→ **EXERCISE DIRECTIONS**: Write out, word for word and with no pictures, each line below from the one containing "camera: 20 degrees right, 0 degrees up" through the one containing "(710, 300) = (419, 324): blue", both included, and no other line.

→ **RECORDS TO USE**:
- - -
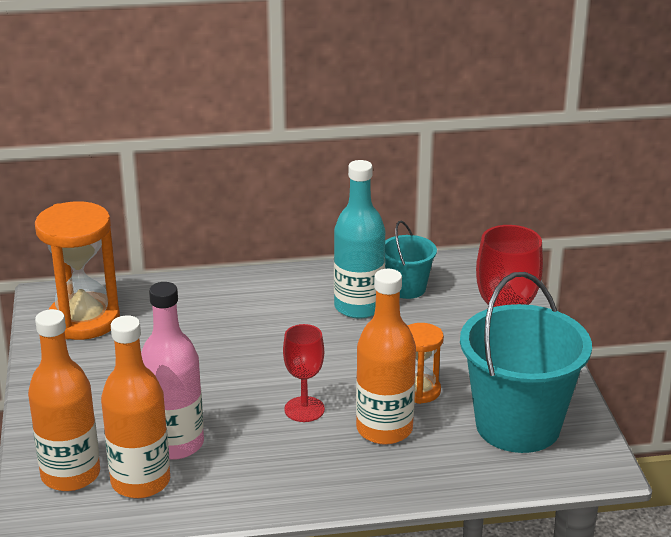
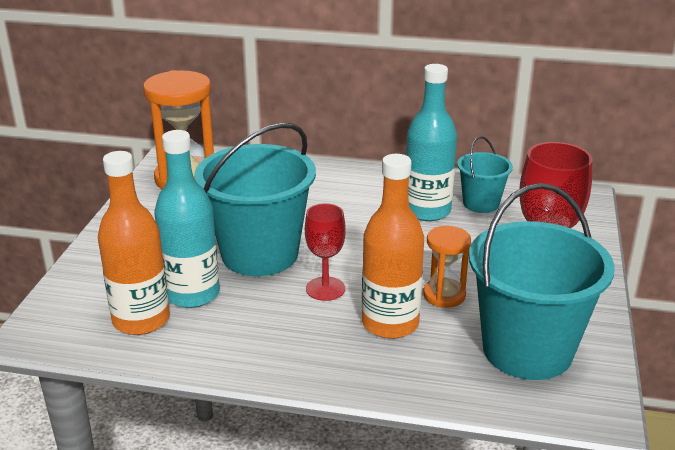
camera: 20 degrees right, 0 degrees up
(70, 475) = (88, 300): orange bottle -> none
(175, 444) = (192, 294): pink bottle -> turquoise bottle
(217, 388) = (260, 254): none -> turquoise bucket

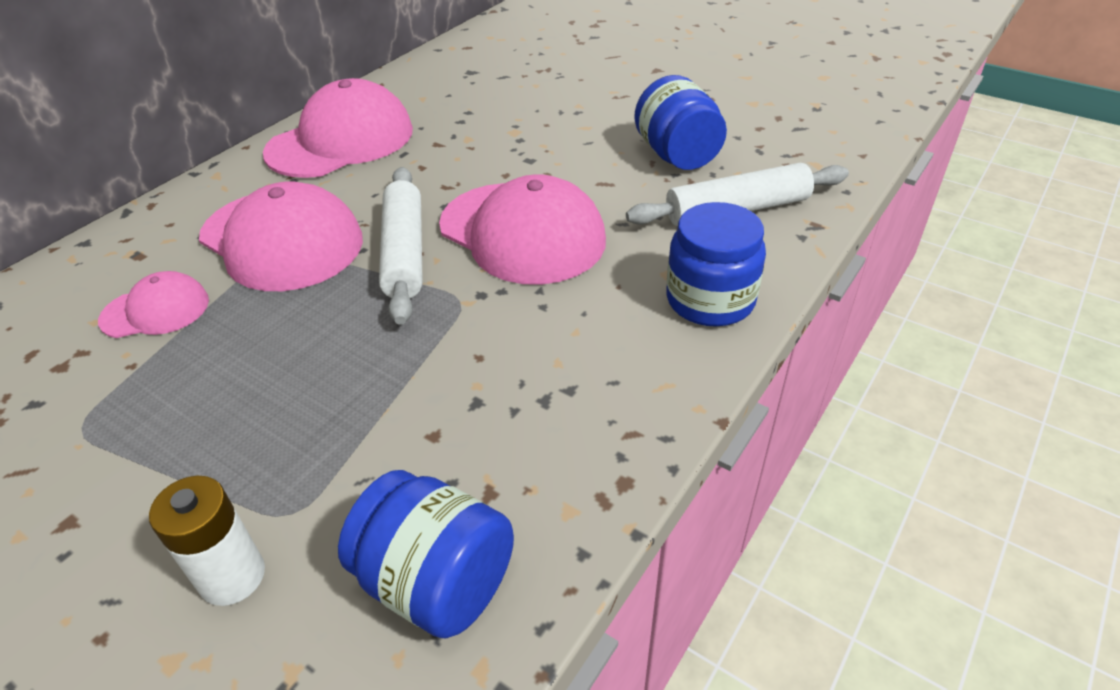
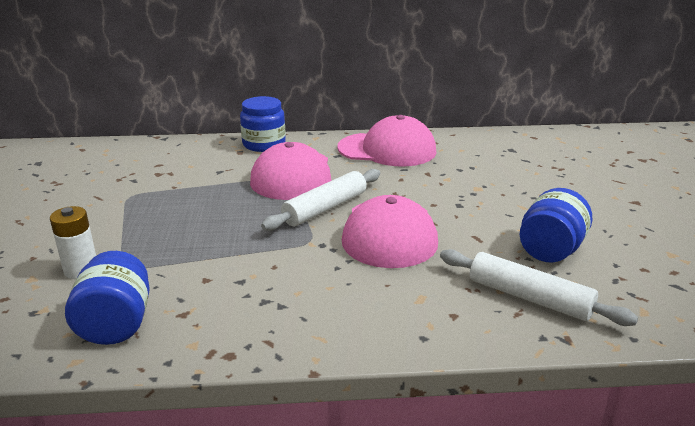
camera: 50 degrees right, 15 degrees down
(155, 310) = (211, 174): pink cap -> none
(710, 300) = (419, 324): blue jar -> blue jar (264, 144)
- - -
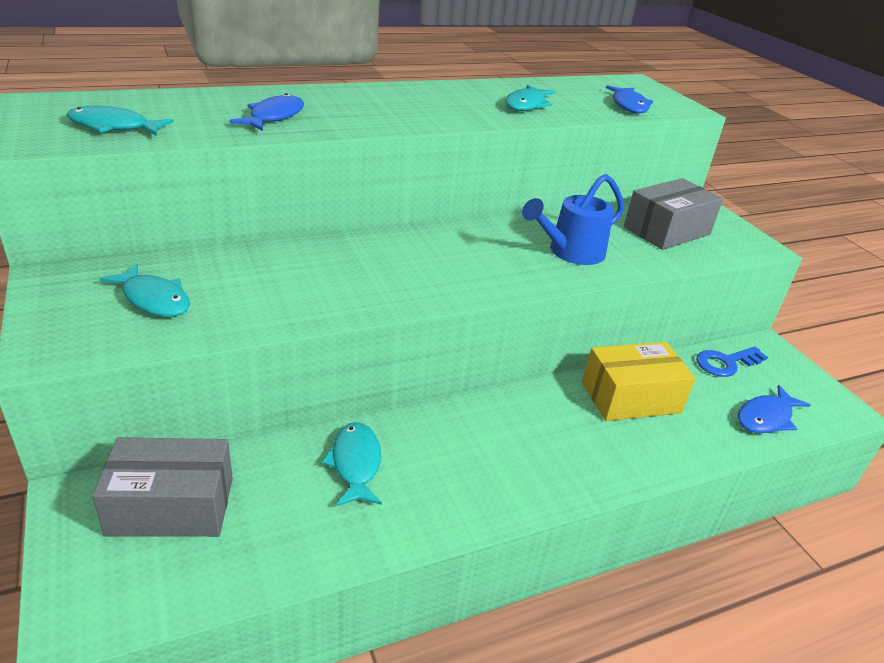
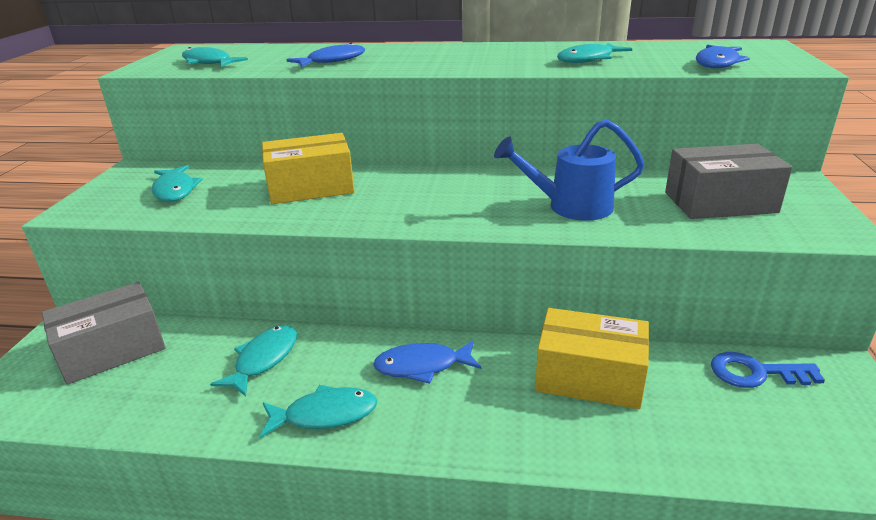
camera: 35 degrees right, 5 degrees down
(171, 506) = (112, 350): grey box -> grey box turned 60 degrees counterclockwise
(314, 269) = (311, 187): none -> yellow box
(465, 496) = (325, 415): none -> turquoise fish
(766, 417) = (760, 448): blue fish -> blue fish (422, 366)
- - -
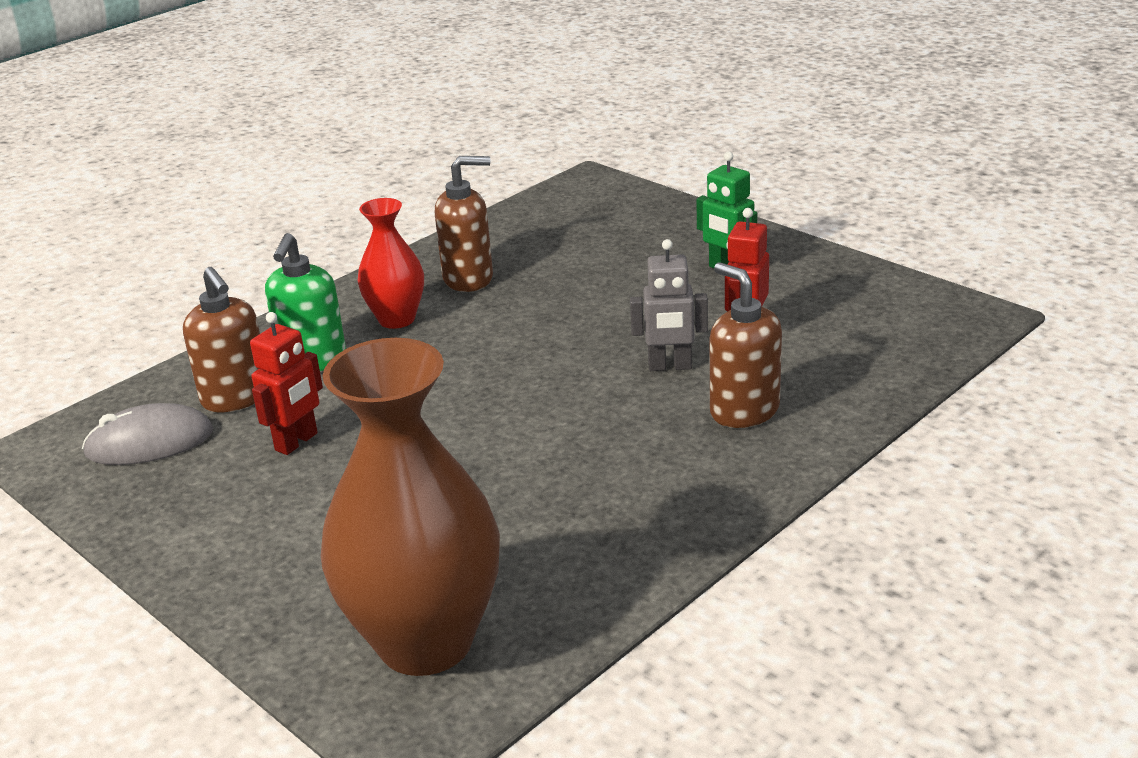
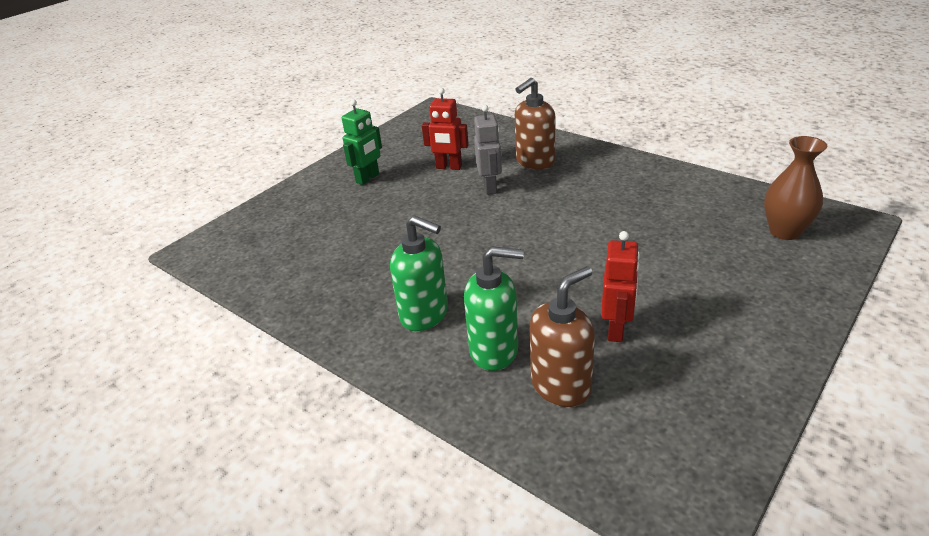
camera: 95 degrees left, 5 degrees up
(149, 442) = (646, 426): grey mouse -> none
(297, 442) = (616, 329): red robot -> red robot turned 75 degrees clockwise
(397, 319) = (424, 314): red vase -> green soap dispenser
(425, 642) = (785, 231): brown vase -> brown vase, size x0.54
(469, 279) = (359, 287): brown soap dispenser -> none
- - -
→ **ANSWER SECTION**:
camera: 20 degrees right, 0 degrees up
(70, 475) = (88, 300): orange bottle -> none
(175, 444) = (192, 294): pink bottle -> turquoise bottle
(217, 388) = (260, 254): none -> turquoise bucket

camera: 50 degrees right, 15 degrees down
(155, 310) = (211, 174): pink cap -> none
(710, 300) = (419, 324): blue jar -> blue jar (264, 144)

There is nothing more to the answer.